■ **EXERCISE BRIEF**: In the data that follows, how many lines contain the word "none"? Give only that number.

Top of MATERIAL FOR THE TASK

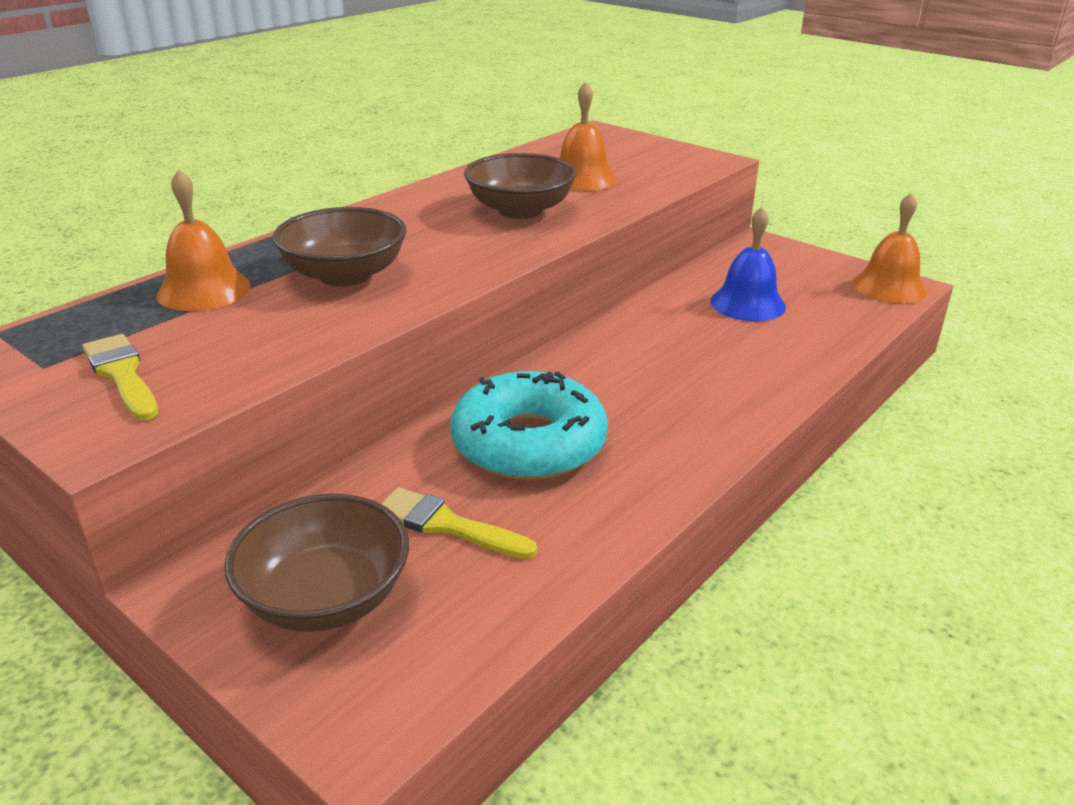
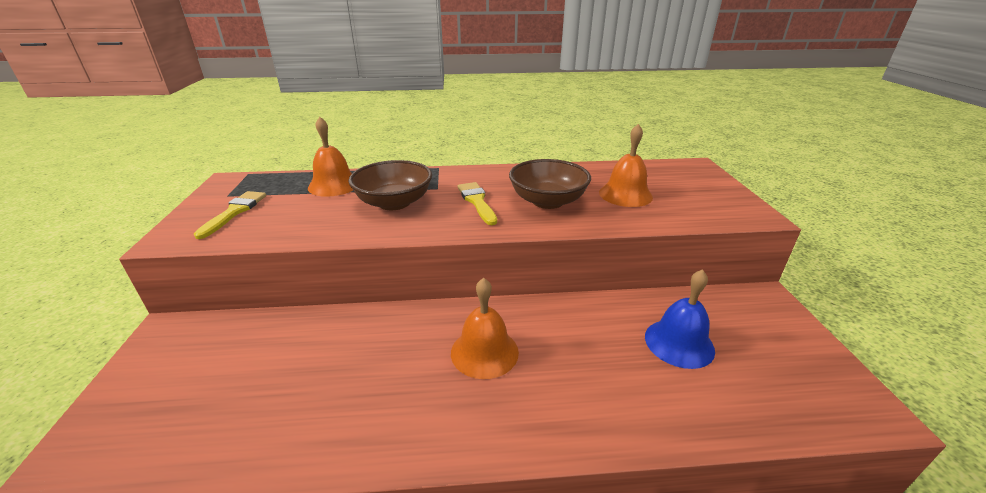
camera: 45 degrees right, 0 degrees up
(326, 598) = (178, 378): brown bowl -> none
(447, 525) = (275, 377): yellow brush -> yellow brush (477, 201)
(529, 443) = (386, 356): turquoise donut -> none
(889, 287) = (850, 403): orange bell -> orange bell (484, 352)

Bottom of MATERIAL FOR THE TASK

■ **TASK RESULT**: 2